### Task to complete
The answer must consist of every record below, transcribed exactly.

### Dataset content

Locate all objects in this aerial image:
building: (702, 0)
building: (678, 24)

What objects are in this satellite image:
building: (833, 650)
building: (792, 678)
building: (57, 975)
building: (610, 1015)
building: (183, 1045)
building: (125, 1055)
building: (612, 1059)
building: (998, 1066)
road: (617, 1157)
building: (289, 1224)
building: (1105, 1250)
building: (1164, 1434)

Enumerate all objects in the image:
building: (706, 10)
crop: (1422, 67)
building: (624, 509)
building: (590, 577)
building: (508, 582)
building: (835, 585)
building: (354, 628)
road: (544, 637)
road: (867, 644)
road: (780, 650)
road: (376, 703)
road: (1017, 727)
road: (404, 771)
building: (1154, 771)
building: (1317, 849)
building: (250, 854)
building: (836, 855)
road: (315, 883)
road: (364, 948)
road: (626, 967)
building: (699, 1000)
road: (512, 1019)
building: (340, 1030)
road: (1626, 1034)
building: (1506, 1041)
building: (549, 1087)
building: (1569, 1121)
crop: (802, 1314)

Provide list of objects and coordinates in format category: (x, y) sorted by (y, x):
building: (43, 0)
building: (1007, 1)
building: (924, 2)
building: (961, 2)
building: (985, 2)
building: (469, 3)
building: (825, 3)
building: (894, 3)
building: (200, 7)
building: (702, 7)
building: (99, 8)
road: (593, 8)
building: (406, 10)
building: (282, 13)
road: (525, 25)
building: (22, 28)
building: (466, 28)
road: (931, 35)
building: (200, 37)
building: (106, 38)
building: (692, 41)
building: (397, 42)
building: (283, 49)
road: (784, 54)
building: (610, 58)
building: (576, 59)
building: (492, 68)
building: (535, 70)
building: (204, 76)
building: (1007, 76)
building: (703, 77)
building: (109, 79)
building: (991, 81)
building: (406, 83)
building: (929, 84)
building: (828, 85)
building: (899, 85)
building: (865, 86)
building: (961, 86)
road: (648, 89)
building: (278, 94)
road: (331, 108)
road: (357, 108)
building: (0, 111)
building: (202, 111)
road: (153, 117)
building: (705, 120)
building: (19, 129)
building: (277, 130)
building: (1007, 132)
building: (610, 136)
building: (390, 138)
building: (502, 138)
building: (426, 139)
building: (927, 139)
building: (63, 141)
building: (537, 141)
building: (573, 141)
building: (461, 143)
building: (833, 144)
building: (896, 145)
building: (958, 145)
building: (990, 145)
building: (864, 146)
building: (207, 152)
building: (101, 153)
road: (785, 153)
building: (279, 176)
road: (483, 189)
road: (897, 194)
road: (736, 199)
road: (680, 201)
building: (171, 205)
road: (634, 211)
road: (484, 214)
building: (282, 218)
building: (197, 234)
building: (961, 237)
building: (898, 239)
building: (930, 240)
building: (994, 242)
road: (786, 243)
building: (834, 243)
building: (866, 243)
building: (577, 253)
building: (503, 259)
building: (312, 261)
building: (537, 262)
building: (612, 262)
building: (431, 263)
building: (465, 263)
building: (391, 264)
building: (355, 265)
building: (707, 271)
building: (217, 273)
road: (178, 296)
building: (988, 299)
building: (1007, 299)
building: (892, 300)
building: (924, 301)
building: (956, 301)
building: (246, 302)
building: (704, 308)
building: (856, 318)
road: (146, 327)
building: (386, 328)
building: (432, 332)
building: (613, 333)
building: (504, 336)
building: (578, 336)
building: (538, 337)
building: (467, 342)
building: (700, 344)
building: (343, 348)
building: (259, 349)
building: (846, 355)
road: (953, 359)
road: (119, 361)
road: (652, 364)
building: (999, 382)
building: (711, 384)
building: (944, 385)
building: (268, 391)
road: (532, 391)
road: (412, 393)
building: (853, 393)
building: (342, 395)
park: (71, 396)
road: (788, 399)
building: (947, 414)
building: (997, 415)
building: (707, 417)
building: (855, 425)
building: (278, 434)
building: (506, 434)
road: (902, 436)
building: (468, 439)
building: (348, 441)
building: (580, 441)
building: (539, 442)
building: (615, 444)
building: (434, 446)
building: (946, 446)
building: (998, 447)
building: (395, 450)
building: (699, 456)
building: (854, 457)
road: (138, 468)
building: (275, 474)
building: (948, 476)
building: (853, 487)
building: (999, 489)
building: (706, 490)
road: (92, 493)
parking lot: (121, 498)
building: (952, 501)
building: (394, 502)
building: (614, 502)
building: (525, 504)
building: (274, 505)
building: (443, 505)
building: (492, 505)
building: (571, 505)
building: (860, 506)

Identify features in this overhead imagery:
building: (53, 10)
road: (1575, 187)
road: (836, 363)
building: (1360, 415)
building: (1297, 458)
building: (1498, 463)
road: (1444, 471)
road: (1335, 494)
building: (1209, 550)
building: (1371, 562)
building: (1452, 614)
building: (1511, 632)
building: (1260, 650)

### Answer box
Locate all objects in this aerial image:
building: (702, 0)
building: (678, 24)

What objects are in this satellite image:
building: (833, 650)
building: (792, 678)
building: (57, 975)
building: (610, 1015)
building: (183, 1045)
building: (125, 1055)
building: (612, 1059)
building: (998, 1066)
road: (617, 1157)
building: (289, 1224)
building: (1105, 1250)
building: (1164, 1434)

Enumerate all objects in the image:
building: (706, 10)
crop: (1422, 67)
building: (624, 509)
building: (590, 577)
building: (508, 582)
building: (835, 585)
building: (354, 628)
road: (544, 637)
road: (867, 644)
road: (780, 650)
road: (376, 703)
road: (1017, 727)
road: (404, 771)
building: (1154, 771)
building: (1317, 849)
building: (250, 854)
building: (836, 855)
road: (315, 883)
road: (364, 948)
road: (626, 967)
building: (699, 1000)
road: (512, 1019)
building: (340, 1030)
road: (1626, 1034)
building: (1506, 1041)
building: (549, 1087)
building: (1569, 1121)
crop: (802, 1314)

Provide list of objects and coordinates in format category: (x, y) sorted by (y, x):
building: (43, 0)
building: (1007, 1)
building: (924, 2)
building: (961, 2)
building: (985, 2)
building: (469, 3)
building: (825, 3)
building: (894, 3)
building: (200, 7)
building: (702, 7)
building: (99, 8)
road: (593, 8)
building: (406, 10)
building: (282, 13)
road: (525, 25)
building: (22, 28)
building: (466, 28)
road: (931, 35)
building: (200, 37)
building: (106, 38)
building: (692, 41)
building: (397, 42)
building: (283, 49)
road: (784, 54)
building: (610, 58)
building: (576, 59)
building: (492, 68)
building: (535, 70)
building: (204, 76)
building: (1007, 76)
building: (703, 77)
building: (109, 79)
building: (991, 81)
building: (406, 83)
building: (929, 84)
building: (828, 85)
building: (899, 85)
building: (865, 86)
building: (961, 86)
road: (648, 89)
building: (278, 94)
road: (331, 108)
road: (357, 108)
building: (0, 111)
building: (202, 111)
road: (153, 117)
building: (705, 120)
building: (19, 129)
building: (277, 130)
building: (1007, 132)
building: (610, 136)
building: (390, 138)
building: (502, 138)
building: (426, 139)
building: (927, 139)
building: (63, 141)
building: (537, 141)
building: (573, 141)
building: (461, 143)
building: (833, 144)
building: (896, 145)
building: (958, 145)
building: (990, 145)
building: (864, 146)
building: (207, 152)
building: (101, 153)
road: (785, 153)
building: (279, 176)
road: (483, 189)
road: (897, 194)
road: (736, 199)
road: (680, 201)
building: (171, 205)
road: (634, 211)
road: (484, 214)
building: (282, 218)
building: (197, 234)
building: (961, 237)
building: (898, 239)
building: (930, 240)
building: (994, 242)
road: (786, 243)
building: (834, 243)
building: (866, 243)
building: (577, 253)
building: (503, 259)
building: (312, 261)
building: (537, 262)
building: (612, 262)
building: (431, 263)
building: (465, 263)
building: (391, 264)
building: (355, 265)
building: (707, 271)
building: (217, 273)
road: (178, 296)
building: (988, 299)
building: (1007, 299)
building: (892, 300)
building: (924, 301)
building: (956, 301)
building: (246, 302)
building: (704, 308)
building: (856, 318)
road: (146, 327)
building: (386, 328)
building: (432, 332)
building: (613, 333)
building: (504, 336)
building: (578, 336)
building: (538, 337)
building: (467, 342)
building: (700, 344)
building: (343, 348)
building: (259, 349)
building: (846, 355)
road: (953, 359)
road: (119, 361)
road: (652, 364)
building: (999, 382)
building: (711, 384)
building: (944, 385)
building: (268, 391)
road: (532, 391)
road: (412, 393)
building: (853, 393)
building: (342, 395)
park: (71, 396)
road: (788, 399)
building: (947, 414)
building: (997, 415)
building: (707, 417)
building: (855, 425)
building: (278, 434)
building: (506, 434)
road: (902, 436)
building: (468, 439)
building: (348, 441)
building: (580, 441)
building: (539, 442)
building: (615, 444)
building: (434, 446)
building: (946, 446)
building: (998, 447)
building: (395, 450)
building: (699, 456)
building: (854, 457)
road: (138, 468)
building: (275, 474)
building: (948, 476)
building: (853, 487)
building: (999, 489)
building: (706, 490)
road: (92, 493)
parking lot: (121, 498)
building: (952, 501)
building: (394, 502)
building: (614, 502)
building: (525, 504)
building: (274, 505)
building: (443, 505)
building: (492, 505)
building: (571, 505)
building: (860, 506)

Identify features in this overhead imagery:
building: (53, 10)
road: (1575, 187)
road: (836, 363)
building: (1360, 415)
building: (1297, 458)
building: (1498, 463)
road: (1444, 471)
road: (1335, 494)
building: (1209, 550)
building: (1371, 562)
building: (1452, 614)
building: (1511, 632)
building: (1260, 650)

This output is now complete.